* [Data shown]:
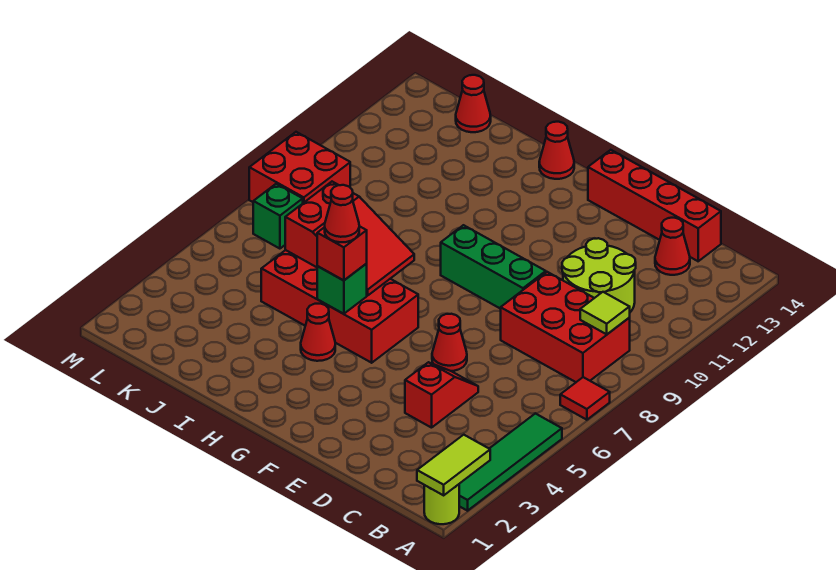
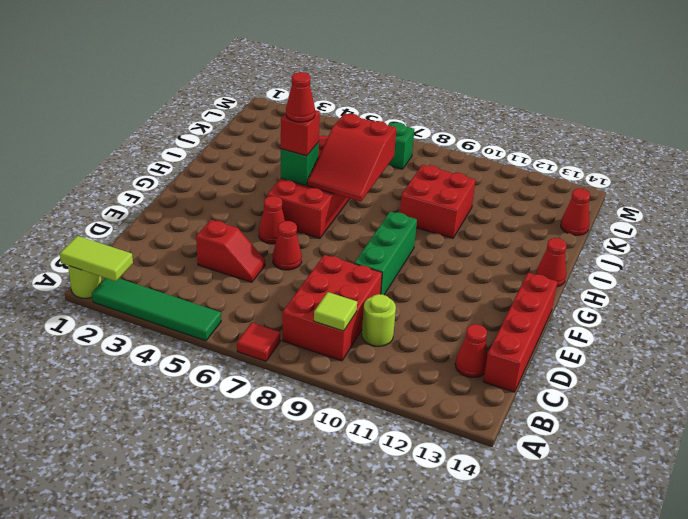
lime 2x2 round brick [562,238,636,312] -> lime 1x1 round brick [362,294,396,346]
red 1x1 cone [301,304,335,361] -> red 1x1 cone moved to [259,196,285,244]
red 2x2 brick [249,132,350,203] -> red 2x2 brick moved to [400,165,476,238]

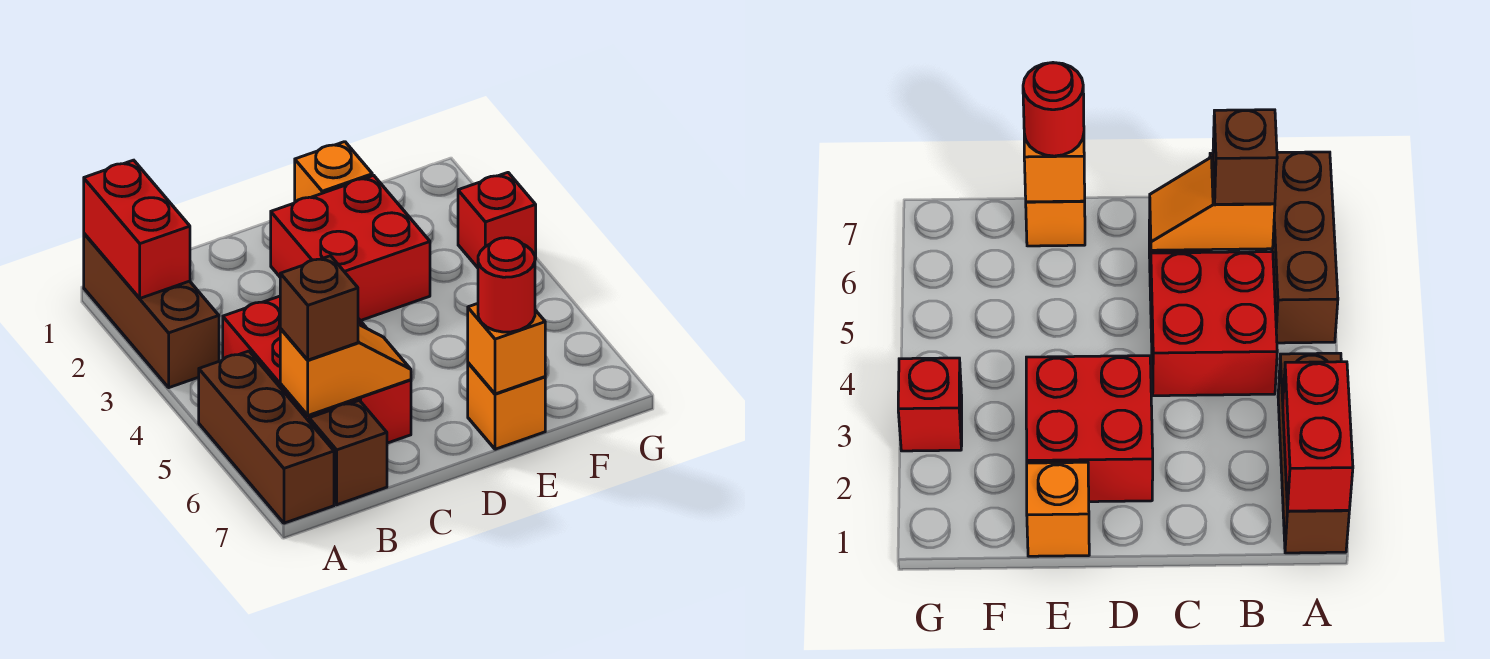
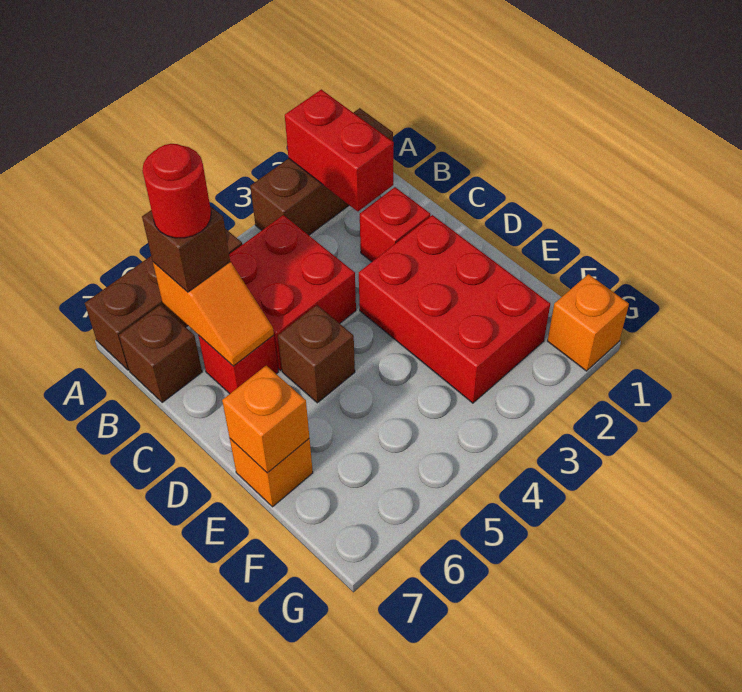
red 1x2 brick [84,160,190,298] -> red 1x2 brick turned to [285,89,394,211]
red 2x2 brick [271,175,430,321] -> red 2x3 brick [359,215,550,403]
none -> brown 1x1 brick [278,305,355,403]
orange 1x1 brick [295,142,372,202] -> orange 1x1 brick moved to [548,274,629,371]
red 1x1 round brick [478,238,535,332] -> red 1x1 round brick moved to [142,144,211,238]
red 1x1 brick [458,173,536,268] -> red 1x1 brick moved to [360,187,431,262]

* [Required work]:
Retype the lines from the one containing "none -> brown 1x1 brick [278,305,355,403]" through the last line of the records. Leave out everything else.

* [Finished exercise]:
none -> brown 1x1 brick [278,305,355,403]
orange 1x1 brick [295,142,372,202] -> orange 1x1 brick moved to [548,274,629,371]
red 1x1 round brick [478,238,535,332] -> red 1x1 round brick moved to [142,144,211,238]
red 1x1 brick [458,173,536,268] -> red 1x1 brick moved to [360,187,431,262]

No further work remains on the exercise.